Dataset entries:
····················

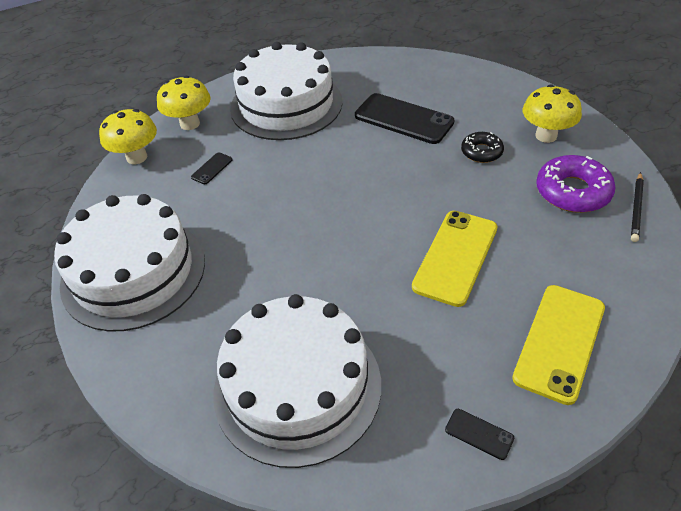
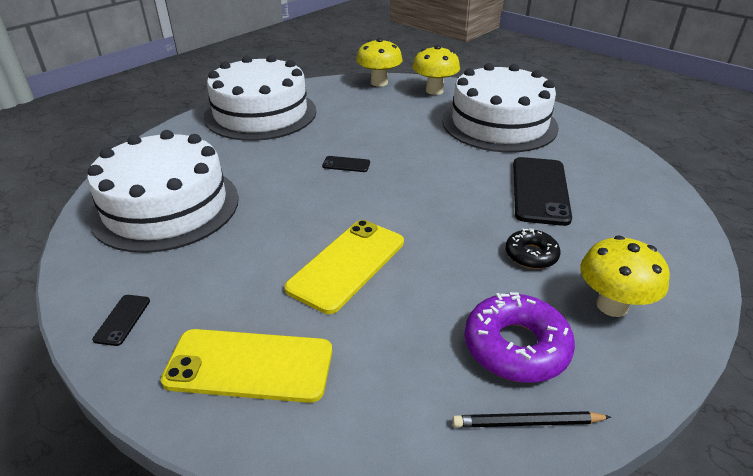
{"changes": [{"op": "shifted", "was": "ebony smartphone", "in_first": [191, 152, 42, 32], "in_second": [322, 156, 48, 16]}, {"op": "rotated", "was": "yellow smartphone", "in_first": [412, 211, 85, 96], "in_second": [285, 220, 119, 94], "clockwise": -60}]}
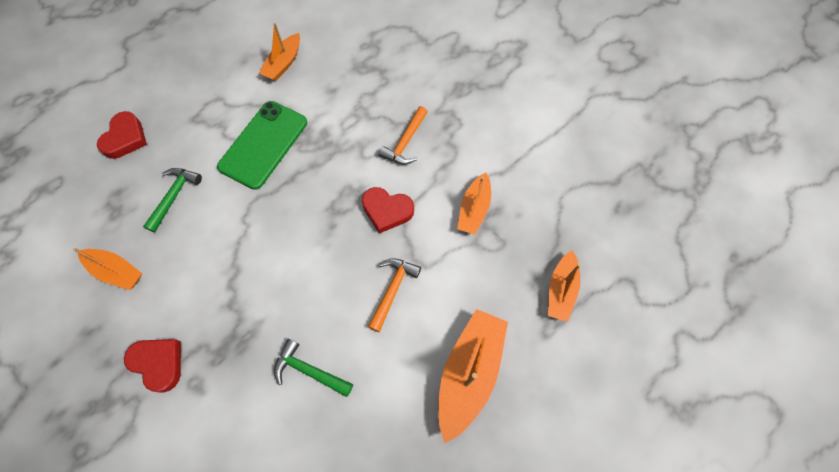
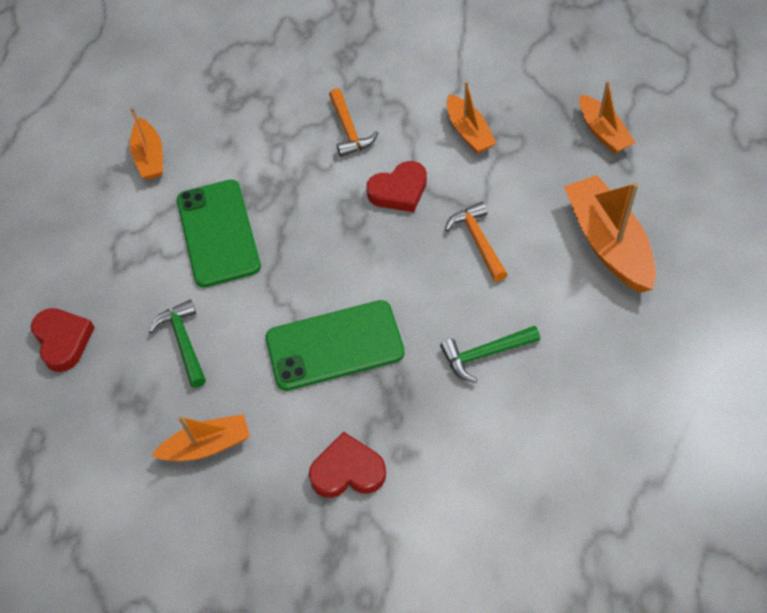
{"changes": [{"op": "new", "now": "leaf-green smartphone", "in_second": [266, 300, 139, 91]}]}
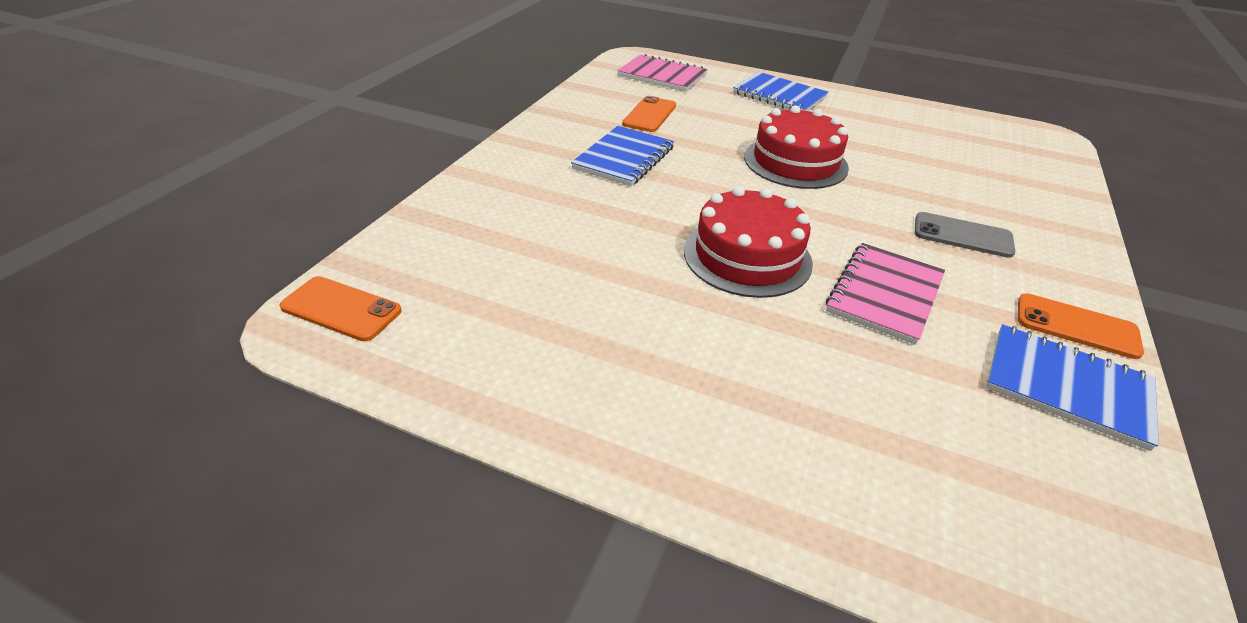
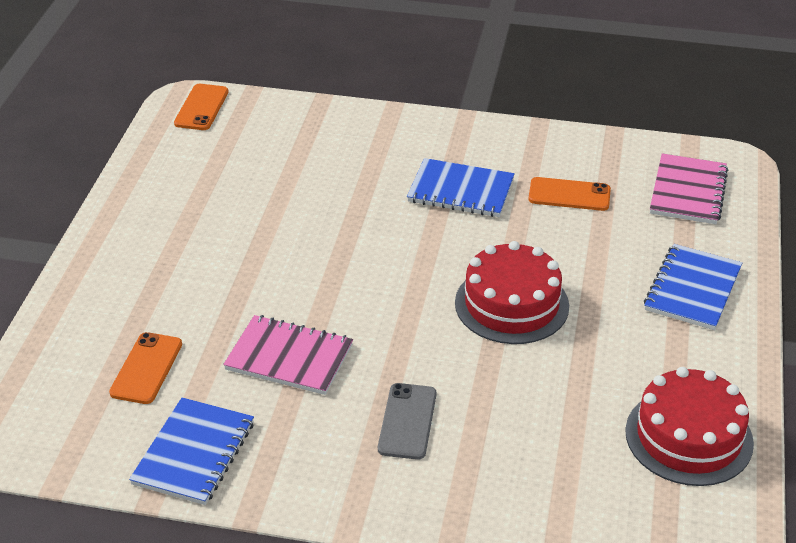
{"changes": [{"op": "shifted", "was": "crimson cake", "in_first": [684, 186, 129, 112], "in_second": [625, 367, 129, 119]}, {"op": "shifted", "was": "bright orange smartphone", "in_first": [1018, 293, 126, 66], "in_second": [109, 332, 73, 72]}]}
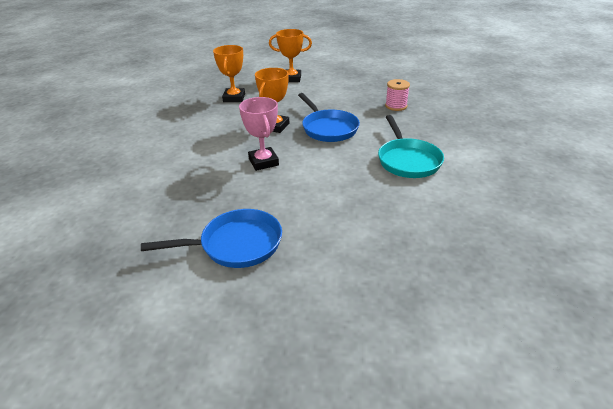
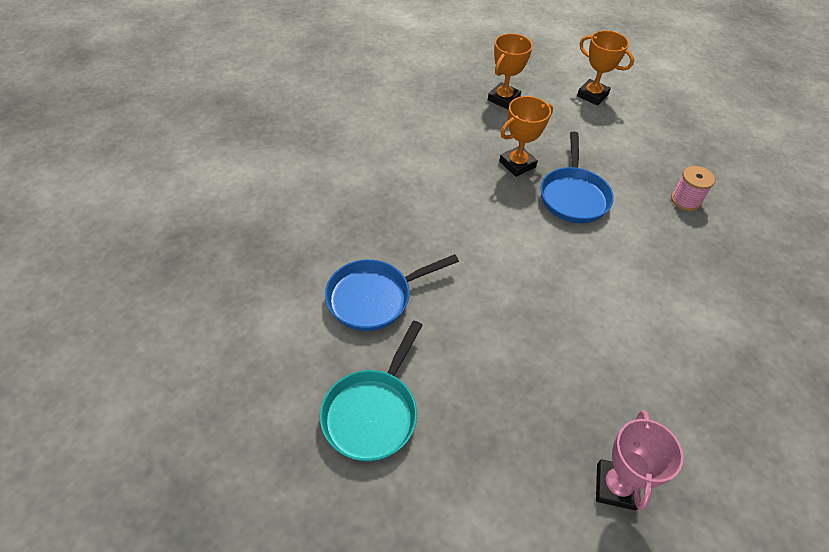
{"changes": [{"op": "rotated", "was": "blue frying pan", "in_first": [141, 209, 141, 59], "in_second": [325, 254, 134, 77], "clockwise": 135}, {"op": "shifted", "was": "pink award cup", "in_first": [239, 97, 40, 74], "in_second": [596, 410, 87, 100]}, {"op": "shifted", "was": "teal frying pan", "in_first": [378, 115, 66, 63], "in_second": [320, 321, 102, 140]}]}
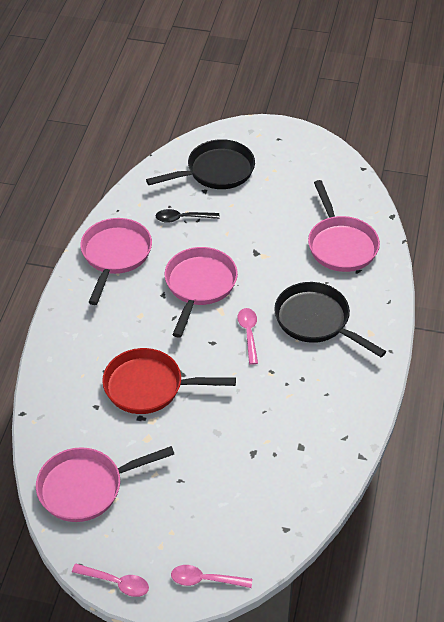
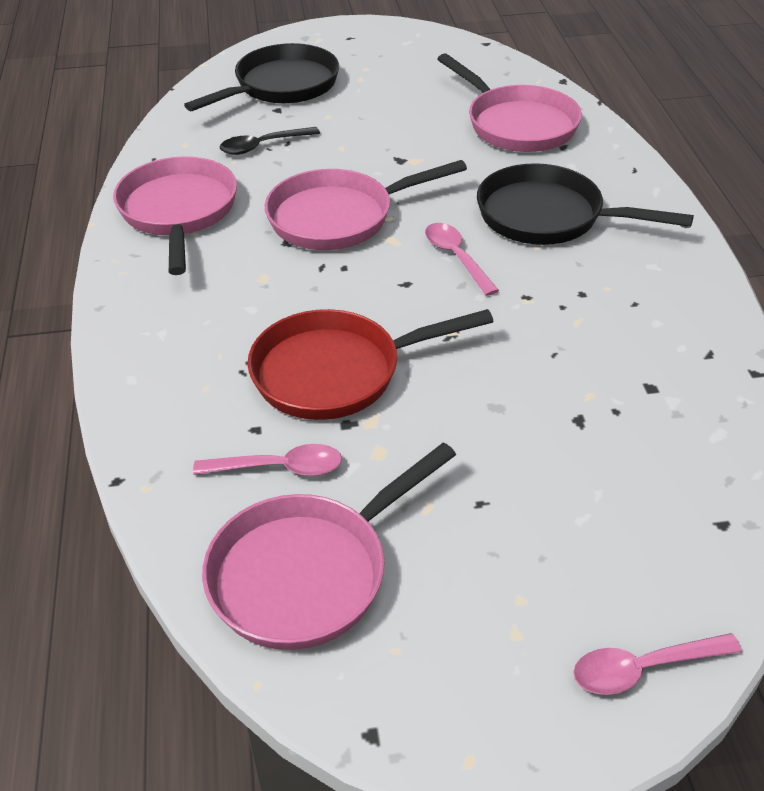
{"changes": [{"op": "shifted", "was": "pink tablespoon", "in_first": [72, 564, 77, 33], "in_second": [193, 444, 149, 32]}, {"op": "rotated", "was": "pink frying pan", "in_first": [165, 247, 73, 91], "in_second": [265, 160, 202, 90], "clockwise": -105}]}
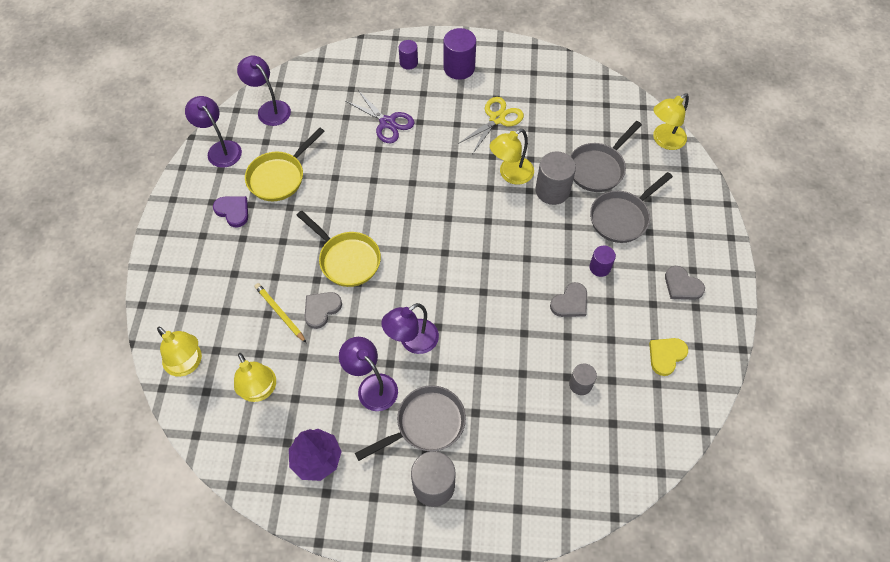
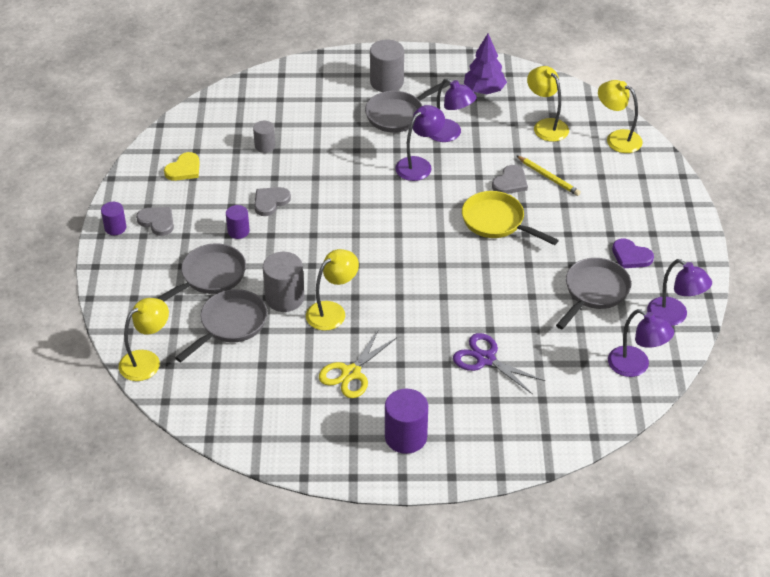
{"changes": [{"op": "repainted", "was": "yellow frying pan", "now": "gray frying pan", "in_first": [245, 128, 80, 73], "in_second": [556, 258, 75, 71]}, {"op": "shifted", "was": "violet cylinder shape", "in_first": [399, 40, 19, 30], "in_second": [101, 202, 25, 33]}]}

····················

Requirement:
Copy the records exactly, minus any pictures.

Exercise solution:
{"changes": [{"op": "shifted", "was": "ebony smartphone", "in_first": [191, 152, 42, 32], "in_second": [322, 156, 48, 16]}, {"op": "rotated", "was": "yellow smartphone", "in_first": [412, 211, 85, 96], "in_second": [285, 220, 119, 94], "clockwise": -60}]}
{"changes": [{"op": "new", "now": "leaf-green smartphone", "in_second": [266, 300, 139, 91]}]}
{"changes": [{"op": "shifted", "was": "crimson cake", "in_first": [684, 186, 129, 112], "in_second": [625, 367, 129, 119]}, {"op": "shifted", "was": "bright orange smartphone", "in_first": [1018, 293, 126, 66], "in_second": [109, 332, 73, 72]}]}
{"changes": [{"op": "rotated", "was": "blue frying pan", "in_first": [141, 209, 141, 59], "in_second": [325, 254, 134, 77], "clockwise": 135}, {"op": "shifted", "was": "pink award cup", "in_first": [239, 97, 40, 74], "in_second": [596, 410, 87, 100]}, {"op": "shifted", "was": "teal frying pan", "in_first": [378, 115, 66, 63], "in_second": [320, 321, 102, 140]}]}
{"changes": [{"op": "shifted", "was": "pink tablespoon", "in_first": [72, 564, 77, 33], "in_second": [193, 444, 149, 32]}, {"op": "rotated", "was": "pink frying pan", "in_first": [165, 247, 73, 91], "in_second": [265, 160, 202, 90], "clockwise": -105}]}
{"changes": [{"op": "repainted", "was": "yellow frying pan", "now": "gray frying pan", "in_first": [245, 128, 80, 73], "in_second": [556, 258, 75, 71]}, {"op": "shifted", "was": "violet cylinder shape", "in_first": [399, 40, 19, 30], "in_second": [101, 202, 25, 33]}]}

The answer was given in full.